- **Work to complete**
Repeat the following entries verbatim, apart from the pictures.

- **Exercise input**

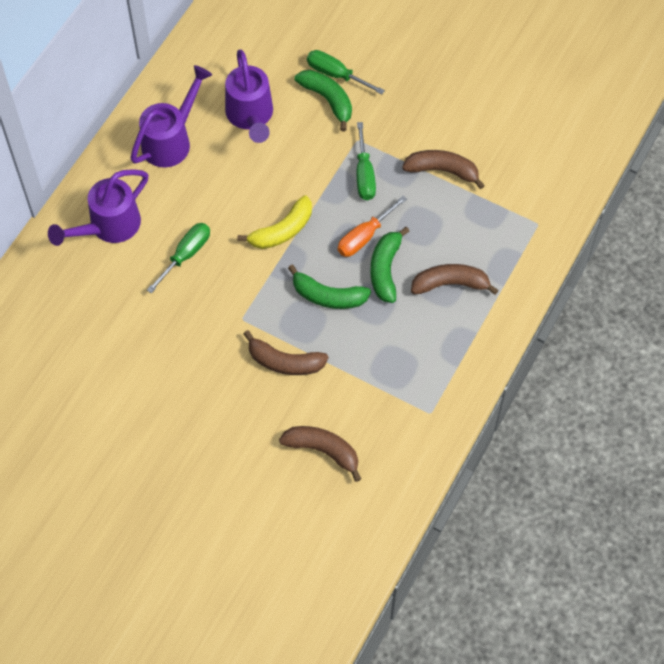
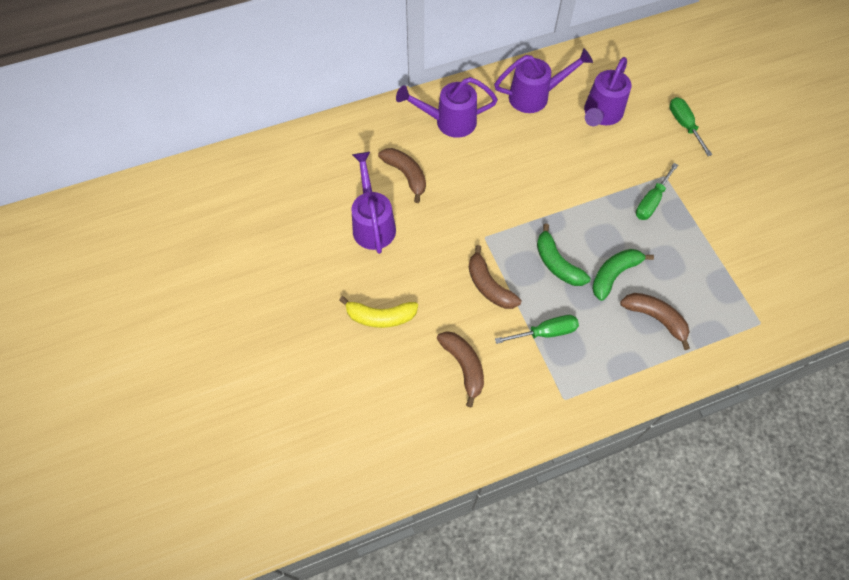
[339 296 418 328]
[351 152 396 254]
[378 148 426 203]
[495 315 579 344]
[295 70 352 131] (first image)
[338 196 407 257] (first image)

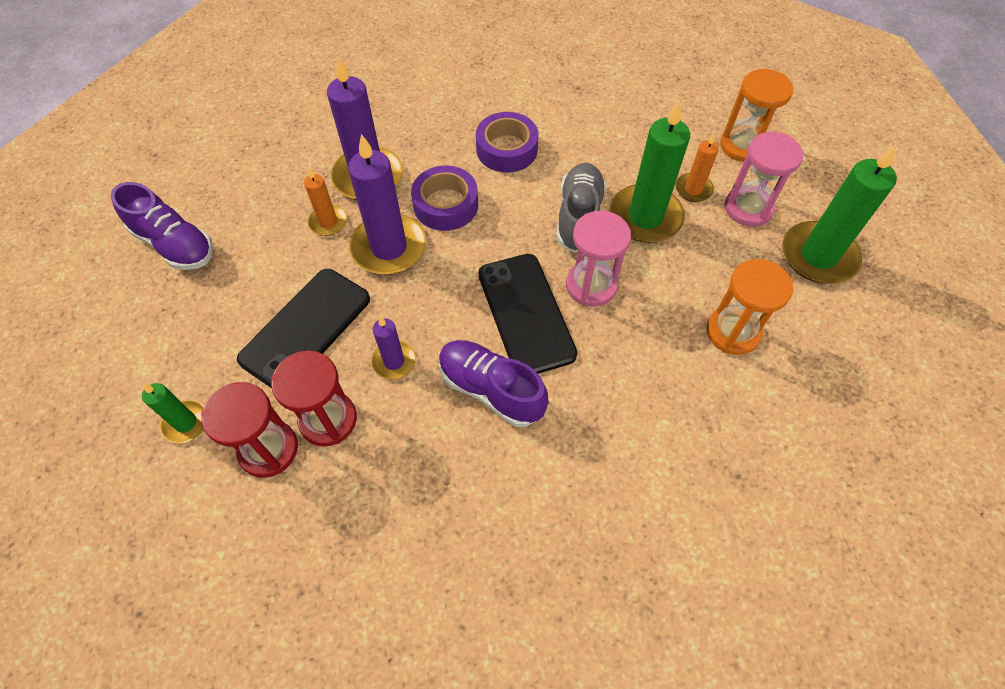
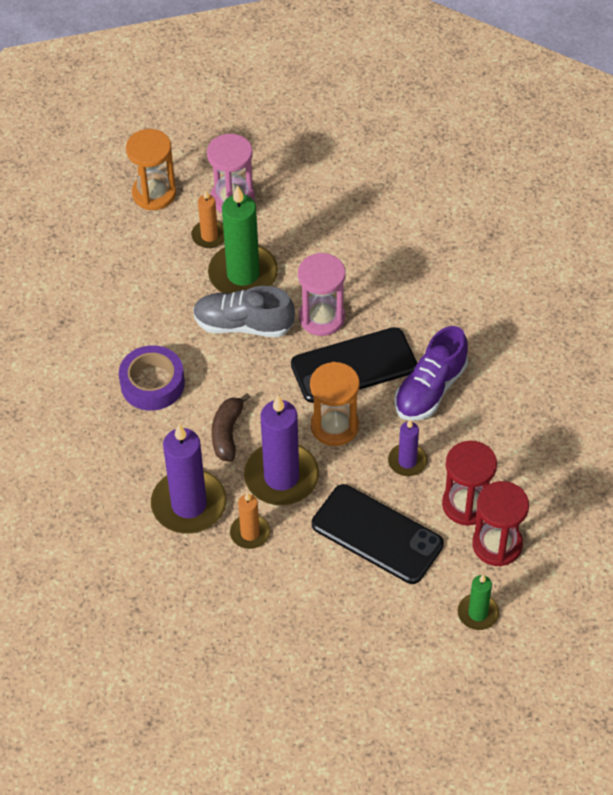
[211 393 251 462]
[310 362 360 446]
[111 182 213 270] (first image)
[783 143 897 284] (first image)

- **Solution to the exercise**
[339 296 418 328]
[351 152 396 254]
[378 148 426 203]
[495 315 579 344]
[295 70 352 131] (first image)
[338 196 407 257] (first image)

[211 393 251 462]
[310 362 360 446]
[111 182 213 270] (first image)
[783 143 897 284] (first image)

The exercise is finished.